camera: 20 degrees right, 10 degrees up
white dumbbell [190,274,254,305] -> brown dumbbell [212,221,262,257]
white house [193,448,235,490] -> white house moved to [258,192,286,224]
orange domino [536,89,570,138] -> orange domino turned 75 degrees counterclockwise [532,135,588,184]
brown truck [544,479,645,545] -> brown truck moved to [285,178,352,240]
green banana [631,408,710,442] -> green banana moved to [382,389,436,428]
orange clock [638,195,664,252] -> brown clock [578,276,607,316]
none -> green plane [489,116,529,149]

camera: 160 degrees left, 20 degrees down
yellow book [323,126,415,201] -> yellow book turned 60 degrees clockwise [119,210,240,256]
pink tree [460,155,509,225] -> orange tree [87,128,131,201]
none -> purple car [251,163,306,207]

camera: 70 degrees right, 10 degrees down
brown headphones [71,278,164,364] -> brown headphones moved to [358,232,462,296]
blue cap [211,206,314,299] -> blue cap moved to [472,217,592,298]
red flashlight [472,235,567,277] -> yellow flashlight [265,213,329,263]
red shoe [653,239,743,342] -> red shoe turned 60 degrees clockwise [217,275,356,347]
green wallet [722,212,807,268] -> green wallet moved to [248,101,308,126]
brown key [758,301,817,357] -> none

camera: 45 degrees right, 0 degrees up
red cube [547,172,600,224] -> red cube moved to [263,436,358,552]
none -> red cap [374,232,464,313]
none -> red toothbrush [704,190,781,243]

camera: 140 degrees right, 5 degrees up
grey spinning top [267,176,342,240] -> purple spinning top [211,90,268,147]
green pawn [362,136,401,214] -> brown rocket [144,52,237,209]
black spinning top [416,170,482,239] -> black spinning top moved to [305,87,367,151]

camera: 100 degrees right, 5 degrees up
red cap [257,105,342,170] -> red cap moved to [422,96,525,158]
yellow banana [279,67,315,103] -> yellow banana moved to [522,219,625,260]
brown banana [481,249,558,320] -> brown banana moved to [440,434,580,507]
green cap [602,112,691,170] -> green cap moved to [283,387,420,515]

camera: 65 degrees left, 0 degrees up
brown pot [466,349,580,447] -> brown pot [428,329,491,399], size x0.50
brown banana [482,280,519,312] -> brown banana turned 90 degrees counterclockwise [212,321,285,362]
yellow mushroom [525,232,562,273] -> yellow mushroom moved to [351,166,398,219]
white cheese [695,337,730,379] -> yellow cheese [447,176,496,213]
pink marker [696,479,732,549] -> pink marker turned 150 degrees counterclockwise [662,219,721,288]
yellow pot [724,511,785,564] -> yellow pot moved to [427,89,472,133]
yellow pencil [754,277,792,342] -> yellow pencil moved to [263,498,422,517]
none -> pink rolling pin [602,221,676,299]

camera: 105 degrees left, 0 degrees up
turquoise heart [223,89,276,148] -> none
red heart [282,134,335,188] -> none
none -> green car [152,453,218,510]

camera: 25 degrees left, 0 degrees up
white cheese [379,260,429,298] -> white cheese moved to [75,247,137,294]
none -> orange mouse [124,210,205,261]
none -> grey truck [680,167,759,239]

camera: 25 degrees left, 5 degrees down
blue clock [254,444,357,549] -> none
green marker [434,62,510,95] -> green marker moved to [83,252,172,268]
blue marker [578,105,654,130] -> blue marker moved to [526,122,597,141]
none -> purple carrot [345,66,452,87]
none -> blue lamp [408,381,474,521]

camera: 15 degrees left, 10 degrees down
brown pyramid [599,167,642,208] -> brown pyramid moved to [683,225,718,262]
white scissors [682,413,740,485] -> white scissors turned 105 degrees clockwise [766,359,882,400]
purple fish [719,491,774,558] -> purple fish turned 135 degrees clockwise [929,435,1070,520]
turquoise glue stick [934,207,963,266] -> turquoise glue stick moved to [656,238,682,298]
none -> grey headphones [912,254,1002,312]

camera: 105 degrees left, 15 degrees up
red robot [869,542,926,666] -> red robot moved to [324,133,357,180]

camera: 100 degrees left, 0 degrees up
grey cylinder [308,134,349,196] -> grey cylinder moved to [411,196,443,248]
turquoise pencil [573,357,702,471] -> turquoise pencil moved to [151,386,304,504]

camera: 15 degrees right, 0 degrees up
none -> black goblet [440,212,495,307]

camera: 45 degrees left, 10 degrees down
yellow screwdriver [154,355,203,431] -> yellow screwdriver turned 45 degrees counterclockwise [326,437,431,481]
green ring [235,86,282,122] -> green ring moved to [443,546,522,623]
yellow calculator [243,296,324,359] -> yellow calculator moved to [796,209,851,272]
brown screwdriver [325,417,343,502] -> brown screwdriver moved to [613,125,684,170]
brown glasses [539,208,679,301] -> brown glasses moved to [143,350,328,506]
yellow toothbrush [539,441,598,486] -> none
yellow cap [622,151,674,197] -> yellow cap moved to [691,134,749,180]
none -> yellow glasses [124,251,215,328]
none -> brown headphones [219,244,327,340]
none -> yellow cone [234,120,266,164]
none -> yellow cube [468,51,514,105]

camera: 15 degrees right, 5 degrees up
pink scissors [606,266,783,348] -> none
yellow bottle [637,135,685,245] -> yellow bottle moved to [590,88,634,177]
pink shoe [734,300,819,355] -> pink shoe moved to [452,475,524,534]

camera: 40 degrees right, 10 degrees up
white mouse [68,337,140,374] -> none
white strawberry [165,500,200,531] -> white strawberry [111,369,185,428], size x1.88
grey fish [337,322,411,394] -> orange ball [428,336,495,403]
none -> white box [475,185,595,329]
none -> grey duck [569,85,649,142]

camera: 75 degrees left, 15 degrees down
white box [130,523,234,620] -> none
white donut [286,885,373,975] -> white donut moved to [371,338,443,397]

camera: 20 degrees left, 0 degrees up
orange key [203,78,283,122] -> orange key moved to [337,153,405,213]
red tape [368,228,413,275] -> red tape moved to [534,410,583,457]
**********
--- How to complete this task ---
Look above for the line holding "blue cap [211,206,314,299]". Print it and every line after it, exactly, through the line holding "green marker [434,62,510,95]".

--- Answer for the task ---
blue cap [211,206,314,299] -> blue cap moved to [472,217,592,298]
red flashlight [472,235,567,277] -> yellow flashlight [265,213,329,263]
red shoe [653,239,743,342] -> red shoe turned 60 degrees clockwise [217,275,356,347]
green wallet [722,212,807,268] -> green wallet moved to [248,101,308,126]
brown key [758,301,817,357] -> none

camera: 45 degrees right, 0 degrees up
red cube [547,172,600,224] -> red cube moved to [263,436,358,552]
none -> red cap [374,232,464,313]
none -> red toothbrush [704,190,781,243]

camera: 140 degrees right, 5 degrees up
grey spinning top [267,176,342,240] -> purple spinning top [211,90,268,147]
green pawn [362,136,401,214] -> brown rocket [144,52,237,209]
black spinning top [416,170,482,239] -> black spinning top moved to [305,87,367,151]

camera: 100 degrees right, 5 degrees up
red cap [257,105,342,170] -> red cap moved to [422,96,525,158]
yellow banana [279,67,315,103] -> yellow banana moved to [522,219,625,260]
brown banana [481,249,558,320] -> brown banana moved to [440,434,580,507]
green cap [602,112,691,170] -> green cap moved to [283,387,420,515]

camera: 65 degrees left, 0 degrees up
brown pot [466,349,580,447] -> brown pot [428,329,491,399], size x0.50
brown banana [482,280,519,312] -> brown banana turned 90 degrees counterclockwise [212,321,285,362]
yellow mushroom [525,232,562,273] -> yellow mushroom moved to [351,166,398,219]
white cheese [695,337,730,379] -> yellow cheese [447,176,496,213]
pink marker [696,479,732,549] -> pink marker turned 150 degrees counterclockwise [662,219,721,288]
yellow pot [724,511,785,564] -> yellow pot moved to [427,89,472,133]
yellow pencil [754,277,792,342] -> yellow pencil moved to [263,498,422,517]
none -> pink rolling pin [602,221,676,299]

camera: 105 degrees left, 0 degrees up
turquoise heart [223,89,276,148] -> none
red heart [282,134,335,188] -> none
none -> green car [152,453,218,510]

camera: 25 degrees left, 0 degrees up
white cheese [379,260,429,298] -> white cheese moved to [75,247,137,294]
none -> orange mouse [124,210,205,261]
none -> grey truck [680,167,759,239]

camera: 25 degrees left, 5 degrees down
blue clock [254,444,357,549] -> none
green marker [434,62,510,95] -> green marker moved to [83,252,172,268]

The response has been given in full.